- **Change listing data**:
+++

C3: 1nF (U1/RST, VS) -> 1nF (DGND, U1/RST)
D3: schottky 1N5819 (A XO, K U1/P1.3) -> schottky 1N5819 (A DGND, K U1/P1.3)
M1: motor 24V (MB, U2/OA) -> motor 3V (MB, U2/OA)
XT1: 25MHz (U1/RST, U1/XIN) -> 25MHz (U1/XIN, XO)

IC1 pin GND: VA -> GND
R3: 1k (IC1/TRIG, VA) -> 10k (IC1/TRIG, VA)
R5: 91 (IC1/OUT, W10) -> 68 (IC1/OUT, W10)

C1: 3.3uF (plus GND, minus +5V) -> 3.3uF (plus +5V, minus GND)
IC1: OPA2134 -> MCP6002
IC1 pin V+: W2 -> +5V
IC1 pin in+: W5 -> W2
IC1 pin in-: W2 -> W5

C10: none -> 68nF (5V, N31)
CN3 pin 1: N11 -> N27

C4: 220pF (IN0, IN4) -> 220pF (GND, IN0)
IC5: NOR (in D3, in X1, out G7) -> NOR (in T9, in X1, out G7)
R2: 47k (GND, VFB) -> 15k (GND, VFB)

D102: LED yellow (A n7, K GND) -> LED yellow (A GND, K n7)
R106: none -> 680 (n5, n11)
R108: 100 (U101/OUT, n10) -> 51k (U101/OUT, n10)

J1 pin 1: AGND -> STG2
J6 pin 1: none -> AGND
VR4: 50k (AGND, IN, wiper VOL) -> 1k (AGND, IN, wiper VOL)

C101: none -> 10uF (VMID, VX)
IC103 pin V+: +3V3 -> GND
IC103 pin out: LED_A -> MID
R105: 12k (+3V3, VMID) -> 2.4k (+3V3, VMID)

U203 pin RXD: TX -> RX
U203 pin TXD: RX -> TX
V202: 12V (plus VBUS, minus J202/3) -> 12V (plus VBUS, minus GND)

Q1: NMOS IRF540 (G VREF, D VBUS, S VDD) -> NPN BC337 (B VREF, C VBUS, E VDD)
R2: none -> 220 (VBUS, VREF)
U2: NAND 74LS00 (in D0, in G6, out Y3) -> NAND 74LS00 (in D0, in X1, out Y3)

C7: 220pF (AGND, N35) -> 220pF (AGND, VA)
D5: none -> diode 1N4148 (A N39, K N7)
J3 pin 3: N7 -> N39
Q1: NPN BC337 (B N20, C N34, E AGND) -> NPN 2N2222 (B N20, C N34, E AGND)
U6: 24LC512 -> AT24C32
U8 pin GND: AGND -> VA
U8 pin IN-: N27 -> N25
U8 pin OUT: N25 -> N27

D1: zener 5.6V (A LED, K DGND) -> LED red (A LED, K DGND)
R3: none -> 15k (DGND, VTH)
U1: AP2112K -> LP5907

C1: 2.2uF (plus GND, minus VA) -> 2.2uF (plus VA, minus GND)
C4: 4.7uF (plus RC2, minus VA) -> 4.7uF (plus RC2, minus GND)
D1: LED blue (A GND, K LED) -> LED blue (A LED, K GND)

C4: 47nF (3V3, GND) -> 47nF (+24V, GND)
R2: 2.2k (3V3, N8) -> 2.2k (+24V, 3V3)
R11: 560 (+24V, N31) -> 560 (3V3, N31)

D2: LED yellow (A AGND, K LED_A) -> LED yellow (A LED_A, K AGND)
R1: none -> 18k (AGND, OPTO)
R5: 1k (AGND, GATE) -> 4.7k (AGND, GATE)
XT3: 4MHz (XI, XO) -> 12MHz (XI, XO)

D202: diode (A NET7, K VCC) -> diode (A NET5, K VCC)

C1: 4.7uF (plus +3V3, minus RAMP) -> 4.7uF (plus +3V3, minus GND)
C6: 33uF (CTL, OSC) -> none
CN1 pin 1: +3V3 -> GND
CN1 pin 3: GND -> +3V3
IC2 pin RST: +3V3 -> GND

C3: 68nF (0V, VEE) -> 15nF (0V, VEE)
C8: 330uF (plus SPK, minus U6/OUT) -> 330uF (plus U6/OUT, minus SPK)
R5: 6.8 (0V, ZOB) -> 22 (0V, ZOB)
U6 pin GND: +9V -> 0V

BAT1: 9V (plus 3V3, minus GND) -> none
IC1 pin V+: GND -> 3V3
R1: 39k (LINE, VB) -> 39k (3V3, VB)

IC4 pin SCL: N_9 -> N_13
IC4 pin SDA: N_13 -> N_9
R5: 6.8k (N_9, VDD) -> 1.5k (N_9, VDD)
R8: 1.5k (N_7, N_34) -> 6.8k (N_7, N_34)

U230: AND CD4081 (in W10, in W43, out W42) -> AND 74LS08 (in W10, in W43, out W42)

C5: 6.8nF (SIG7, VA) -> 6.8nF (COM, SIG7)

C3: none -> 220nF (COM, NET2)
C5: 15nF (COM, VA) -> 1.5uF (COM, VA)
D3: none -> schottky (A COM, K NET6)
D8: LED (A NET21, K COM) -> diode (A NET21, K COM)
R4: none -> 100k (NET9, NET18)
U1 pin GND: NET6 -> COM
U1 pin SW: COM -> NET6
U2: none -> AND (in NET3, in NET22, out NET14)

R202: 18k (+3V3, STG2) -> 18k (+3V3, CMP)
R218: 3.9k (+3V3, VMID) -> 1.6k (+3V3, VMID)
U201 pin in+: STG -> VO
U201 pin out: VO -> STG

+++

- **Work to be completed**:
Line by line, reproduce the data above exactly.

- **Result of this exercise**:
C3: 1nF (U1/RST, VS) -> 1nF (DGND, U1/RST)
D3: schottky 1N5819 (A XO, K U1/P1.3) -> schottky 1N5819 (A DGND, K U1/P1.3)
M1: motor 24V (MB, U2/OA) -> motor 3V (MB, U2/OA)
XT1: 25MHz (U1/RST, U1/XIN) -> 25MHz (U1/XIN, XO)

IC1 pin GND: VA -> GND
R3: 1k (IC1/TRIG, VA) -> 10k (IC1/TRIG, VA)
R5: 91 (IC1/OUT, W10) -> 68 (IC1/OUT, W10)

C1: 3.3uF (plus GND, minus +5V) -> 3.3uF (plus +5V, minus GND)
IC1: OPA2134 -> MCP6002
IC1 pin V+: W2 -> +5V
IC1 pin in+: W5 -> W2
IC1 pin in-: W2 -> W5

C10: none -> 68nF (5V, N31)
CN3 pin 1: N11 -> N27

C4: 220pF (IN0, IN4) -> 220pF (GND, IN0)
IC5: NOR (in D3, in X1, out G7) -> NOR (in T9, in X1, out G7)
R2: 47k (GND, VFB) -> 15k (GND, VFB)

D102: LED yellow (A n7, K GND) -> LED yellow (A GND, K n7)
R106: none -> 680 (n5, n11)
R108: 100 (U101/OUT, n10) -> 51k (U101/OUT, n10)

J1 pin 1: AGND -> STG2
J6 pin 1: none -> AGND
VR4: 50k (AGND, IN, wiper VOL) -> 1k (AGND, IN, wiper VOL)

C101: none -> 10uF (VMID, VX)
IC103 pin V+: +3V3 -> GND
IC103 pin out: LED_A -> MID
R105: 12k (+3V3, VMID) -> 2.4k (+3V3, VMID)

U203 pin RXD: TX -> RX
U203 pin TXD: RX -> TX
V202: 12V (plus VBUS, minus J202/3) -> 12V (plus VBUS, minus GND)

Q1: NMOS IRF540 (G VREF, D VBUS, S VDD) -> NPN BC337 (B VREF, C VBUS, E VDD)
R2: none -> 220 (VBUS, VREF)
U2: NAND 74LS00 (in D0, in G6, out Y3) -> NAND 74LS00 (in D0, in X1, out Y3)

C7: 220pF (AGND, N35) -> 220pF (AGND, VA)
D5: none -> diode 1N4148 (A N39, K N7)
J3 pin 3: N7 -> N39
Q1: NPN BC337 (B N20, C N34, E AGND) -> NPN 2N2222 (B N20, C N34, E AGND)
U6: 24LC512 -> AT24C32
U8 pin GND: AGND -> VA
U8 pin IN-: N27 -> N25
U8 pin OUT: N25 -> N27

D1: zener 5.6V (A LED, K DGND) -> LED red (A LED, K DGND)
R3: none -> 15k (DGND, VTH)
U1: AP2112K -> LP5907

C1: 2.2uF (plus GND, minus VA) -> 2.2uF (plus VA, minus GND)
C4: 4.7uF (plus RC2, minus VA) -> 4.7uF (plus RC2, minus GND)
D1: LED blue (A GND, K LED) -> LED blue (A LED, K GND)

C4: 47nF (3V3, GND) -> 47nF (+24V, GND)
R2: 2.2k (3V3, N8) -> 2.2k (+24V, 3V3)
R11: 560 (+24V, N31) -> 560 (3V3, N31)

D2: LED yellow (A AGND, K LED_A) -> LED yellow (A LED_A, K AGND)
R1: none -> 18k (AGND, OPTO)
R5: 1k (AGND, GATE) -> 4.7k (AGND, GATE)
XT3: 4MHz (XI, XO) -> 12MHz (XI, XO)

D202: diode (A NET7, K VCC) -> diode (A NET5, K VCC)

C1: 4.7uF (plus +3V3, minus RAMP) -> 4.7uF (plus +3V3, minus GND)
C6: 33uF (CTL, OSC) -> none
CN1 pin 1: +3V3 -> GND
CN1 pin 3: GND -> +3V3
IC2 pin RST: +3V3 -> GND

C3: 68nF (0V, VEE) -> 15nF (0V, VEE)
C8: 330uF (plus SPK, minus U6/OUT) -> 330uF (plus U6/OUT, minus SPK)
R5: 6.8 (0V, ZOB) -> 22 (0V, ZOB)
U6 pin GND: +9V -> 0V

BAT1: 9V (plus 3V3, minus GND) -> none
IC1 pin V+: GND -> 3V3
R1: 39k (LINE, VB) -> 39k (3V3, VB)

IC4 pin SCL: N_9 -> N_13
IC4 pin SDA: N_13 -> N_9
R5: 6.8k (N_9, VDD) -> 1.5k (N_9, VDD)
R8: 1.5k (N_7, N_34) -> 6.8k (N_7, N_34)

U230: AND CD4081 (in W10, in W43, out W42) -> AND 74LS08 (in W10, in W43, out W42)

C5: 6.8nF (SIG7, VA) -> 6.8nF (COM, SIG7)

C3: none -> 220nF (COM, NET2)
C5: 15nF (COM, VA) -> 1.5uF (COM, VA)
D3: none -> schottky (A COM, K NET6)
D8: LED (A NET21, K COM) -> diode (A NET21, K COM)
R4: none -> 100k (NET9, NET18)
U1 pin GND: NET6 -> COM
U1 pin SW: COM -> NET6
U2: none -> AND (in NET3, in NET22, out NET14)

R202: 18k (+3V3, STG2) -> 18k (+3V3, CMP)
R218: 3.9k (+3V3, VMID) -> 1.6k (+3V3, VMID)
U201 pin in+: STG -> VO
U201 pin out: VO -> STG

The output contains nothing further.